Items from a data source
________________________________________

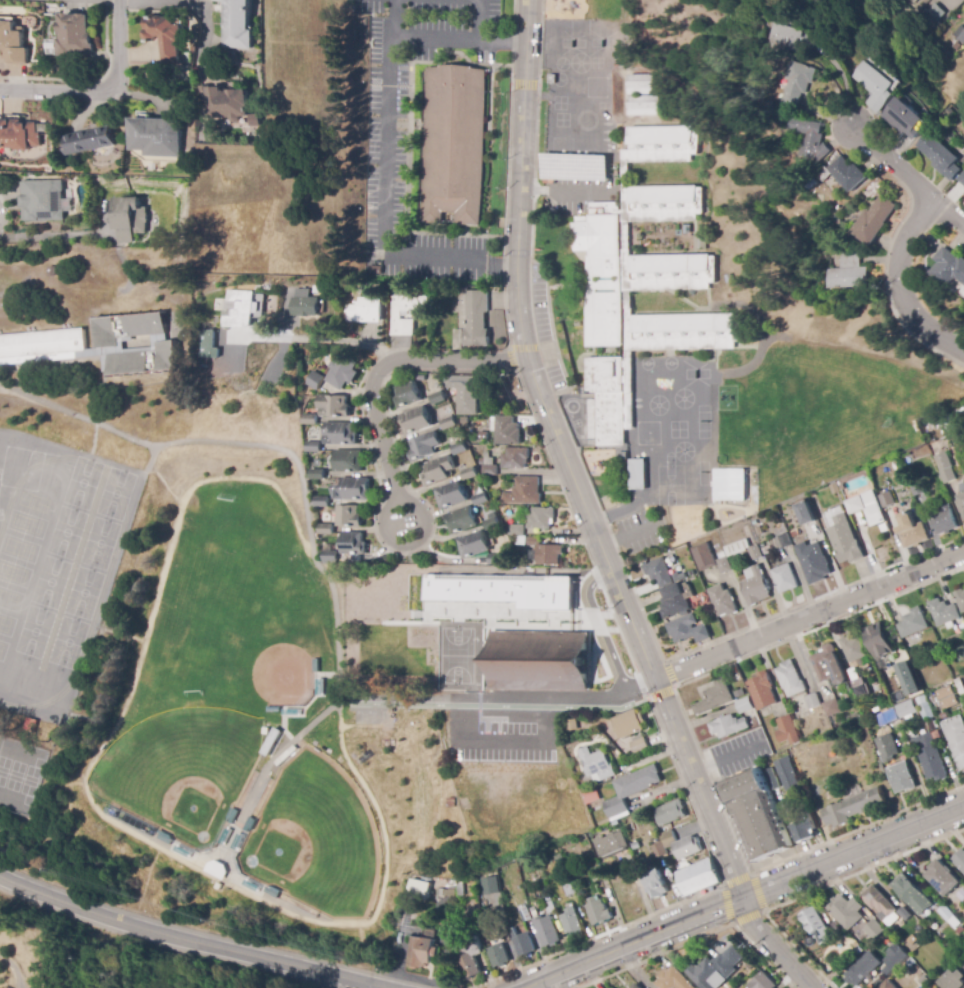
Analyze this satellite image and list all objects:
road: (180, 1)
building: (909, 1)
building: (935, 12)
road: (477, 20)
building: (237, 24)
building: (164, 34)
building: (959, 34)
building: (75, 36)
building: (782, 38)
road: (458, 40)
building: (12, 44)
building: (963, 50)
building: (552, 79)
building: (796, 83)
building: (639, 84)
road: (524, 86)
building: (876, 86)
road: (103, 93)
building: (225, 103)
building: (642, 104)
building: (904, 118)
building: (18, 134)
building: (155, 136)
building: (810, 139)
building: (89, 140)
building: (451, 145)
building: (939, 156)
building: (847, 173)
building: (823, 174)
road: (902, 174)
building: (549, 176)
building: (962, 179)
road: (385, 194)
building: (42, 200)
building: (129, 218)
building: (838, 219)
building: (873, 221)
road: (54, 233)
building: (700, 241)
building: (948, 267)
building: (373, 270)
building: (846, 271)
building: (641, 281)
road: (903, 282)
building: (303, 303)
building: (238, 309)
building: (364, 309)
building: (404, 312)
building: (470, 319)
road: (322, 338)
road: (553, 339)
building: (98, 345)
building: (207, 345)
road: (547, 346)
road: (522, 347)
road: (510, 360)
road: (382, 363)
building: (341, 372)
building: (421, 378)
building: (313, 381)
building: (464, 393)
building: (406, 395)
building: (437, 397)
building: (332, 406)
building: (943, 419)
building: (309, 420)
building: (415, 421)
building: (464, 421)
building: (448, 423)
building: (504, 430)
building: (340, 433)
building: (479, 442)
building: (423, 446)
building: (313, 447)
building: (458, 448)
building: (933, 451)
building: (623, 456)
building: (514, 458)
building: (347, 461)
road: (566, 461)
building: (487, 466)
building: (944, 468)
building: (436, 470)
building: (469, 474)
building: (637, 474)
building: (317, 475)
building: (729, 484)
building: (916, 488)
building: (354, 489)
building: (524, 492)
building: (450, 495)
building: (479, 499)
building: (887, 500)
road: (405, 501)
building: (863, 501)
building: (961, 501)
building: (322, 502)
building: (805, 512)
building: (347, 516)
building: (540, 518)
building: (460, 520)
building: (754, 521)
building: (490, 523)
building: (943, 523)
building: (812, 526)
building: (326, 530)
building: (515, 530)
building: (758, 531)
building: (911, 531)
road: (628, 534)
building: (797, 535)
building: (784, 540)
building: (845, 541)
building: (352, 544)
building: (473, 545)
road: (381, 547)
building: (743, 550)
building: (545, 552)
building: (330, 557)
building: (703, 557)
building: (496, 560)
building: (723, 563)
building: (815, 565)
building: (660, 573)
building: (784, 578)
road: (589, 585)
building: (755, 586)
building: (499, 592)
building: (676, 600)
building: (960, 600)
building: (724, 604)
building: (944, 613)
road: (809, 614)
building: (912, 623)
road: (818, 627)
building: (687, 630)
building: (878, 640)
building: (897, 648)
building: (852, 649)
building: (960, 653)
building: (921, 656)
building: (539, 660)
building: (828, 666)
park: (279, 671)
road: (667, 674)
building: (790, 679)
building: (910, 681)
building: (854, 684)
road: (640, 686)
building: (959, 687)
building: (760, 691)
building: (945, 691)
road: (659, 692)
building: (738, 693)
building: (714, 697)
road: (588, 700)
building: (948, 700)
building: (812, 701)
building: (744, 705)
building: (831, 708)
building: (913, 708)
building: (942, 716)
park: (238, 717)
building: (886, 718)
building: (571, 724)
building: (629, 724)
building: (728, 726)
building: (787, 731)
building: (955, 739)
building: (639, 745)
building: (887, 748)
building: (927, 755)
building: (596, 765)
building: (785, 772)
road: (715, 778)
building: (901, 778)
building: (630, 789)
road: (684, 792)
building: (831, 794)
building: (590, 796)
park: (184, 797)
building: (450, 803)
building: (853, 808)
building: (757, 810)
building: (670, 813)
road: (856, 828)
building: (805, 829)
building: (610, 844)
building: (681, 845)
building: (635, 846)
park: (269, 849)
building: (658, 850)
building: (560, 861)
building: (960, 861)
building: (597, 864)
building: (216, 868)
road: (864, 869)
building: (597, 874)
building: (695, 877)
building: (943, 878)
building: (655, 883)
building: (567, 886)
building: (490, 887)
building: (418, 888)
building: (461, 889)
building: (911, 894)
road: (745, 895)
building: (961, 895)
building: (879, 901)
building: (548, 904)
building: (846, 911)
building: (598, 912)
road: (760, 912)
building: (903, 913)
building: (946, 913)
building: (524, 915)
building: (955, 922)
building: (571, 923)
building: (447, 926)
building: (817, 926)
building: (933, 929)
building: (873, 930)
building: (959, 930)
building: (546, 931)
building: (502, 935)
road: (182, 937)
building: (913, 938)
building: (522, 944)
road: (773, 945)
building: (858, 950)
building: (421, 952)
building: (497, 955)
building: (468, 957)
building: (894, 959)
building: (911, 962)
road: (14, 968)
building: (714, 969)
building: (863, 969)
building: (954, 977)
road: (297, 978)
building: (671, 979)
building: (762, 982)
building: (887, 985)
building: (636, 986)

________________________________________

**What the task requires**
Please count the lines above containing "park"; number only.

**Your solution**
4